BEGIN Provided records

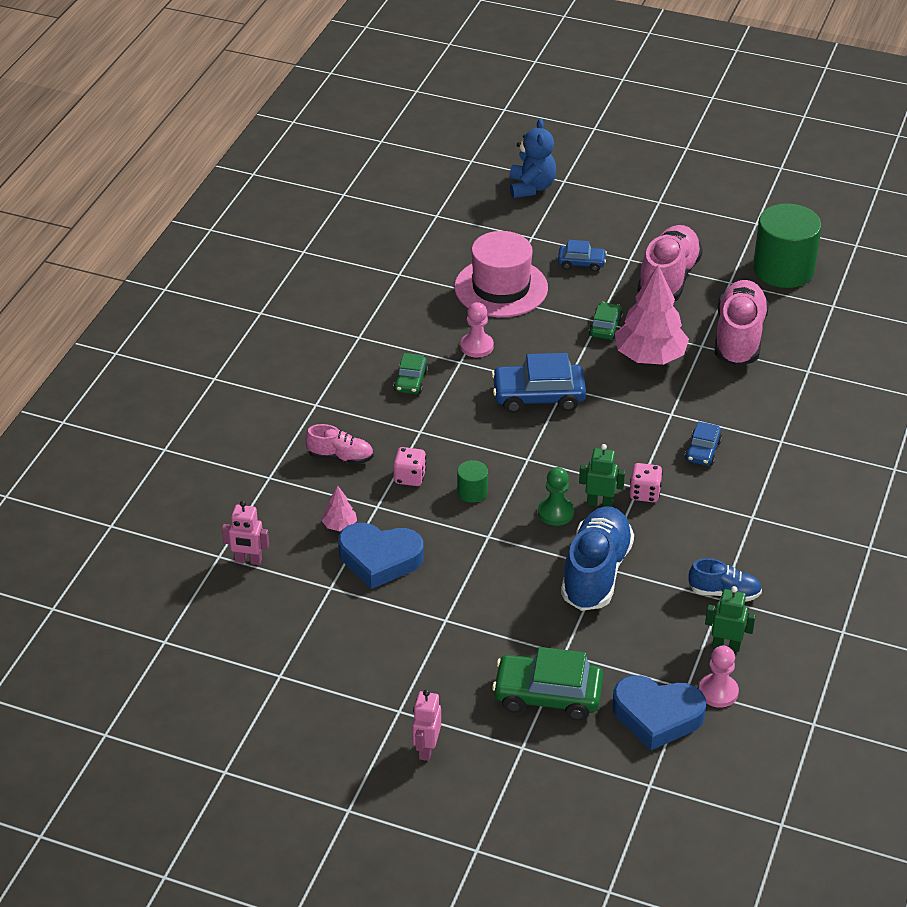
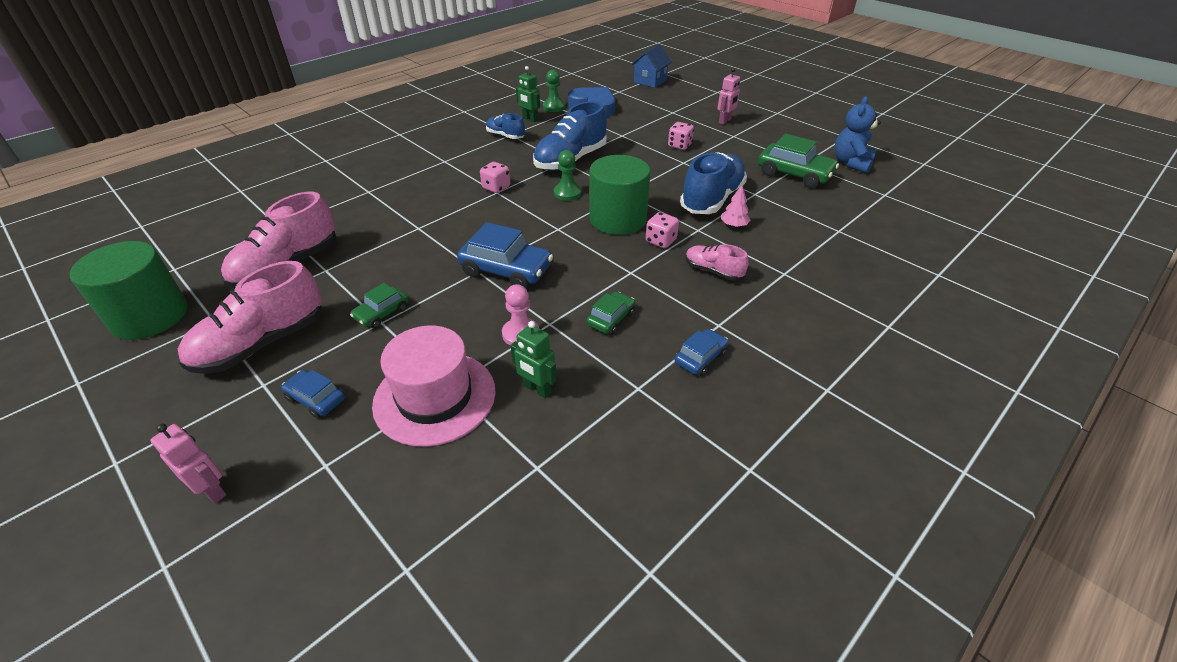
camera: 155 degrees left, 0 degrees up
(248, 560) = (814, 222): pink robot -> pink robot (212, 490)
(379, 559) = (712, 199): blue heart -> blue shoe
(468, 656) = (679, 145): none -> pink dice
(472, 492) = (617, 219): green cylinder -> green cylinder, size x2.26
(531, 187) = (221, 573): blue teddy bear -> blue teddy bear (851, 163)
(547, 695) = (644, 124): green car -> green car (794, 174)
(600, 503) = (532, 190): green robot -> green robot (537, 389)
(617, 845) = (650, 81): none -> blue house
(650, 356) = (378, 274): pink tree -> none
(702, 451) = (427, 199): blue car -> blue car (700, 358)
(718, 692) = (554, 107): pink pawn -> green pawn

END Provided records
BEGIN Provided records

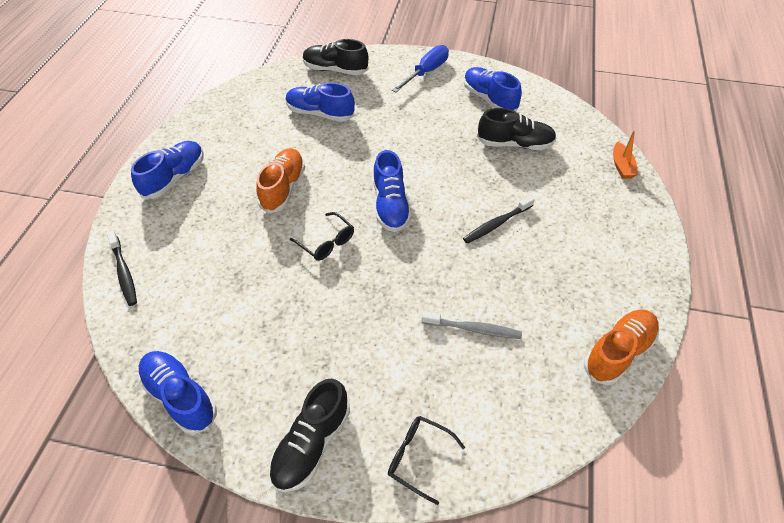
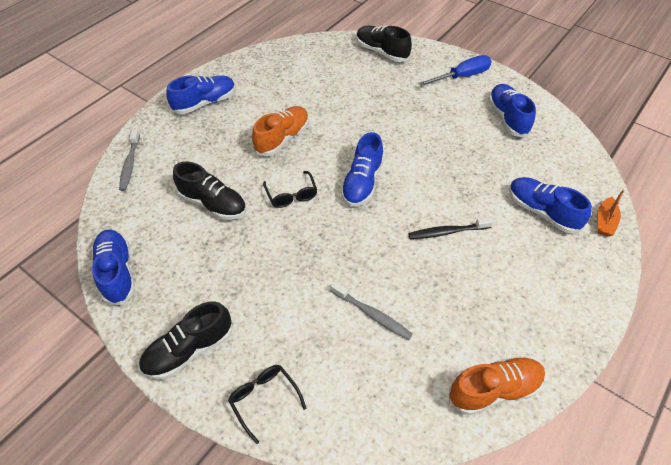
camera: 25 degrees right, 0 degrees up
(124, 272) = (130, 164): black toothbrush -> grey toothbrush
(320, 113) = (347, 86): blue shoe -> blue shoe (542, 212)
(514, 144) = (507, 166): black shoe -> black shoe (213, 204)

END Provided records

## Your objective
Repeat exactly the lines above from the one with "(468, 656) = (679, 145): none -> pink dice" up to and including the one with "(718, 692) = (554, 107): pink". No other line belongs in the reply.

## Solution to this problem
(468, 656) = (679, 145): none -> pink dice
(472, 492) = (617, 219): green cylinder -> green cylinder, size x2.26
(531, 187) = (221, 573): blue teddy bear -> blue teddy bear (851, 163)
(547, 695) = (644, 124): green car -> green car (794, 174)
(600, 503) = (532, 190): green robot -> green robot (537, 389)
(617, 845) = (650, 81): none -> blue house
(650, 356) = (378, 274): pink tree -> none
(702, 451) = (427, 199): blue car -> blue car (700, 358)
(718, 692) = (554, 107): pink pawn -> green pawn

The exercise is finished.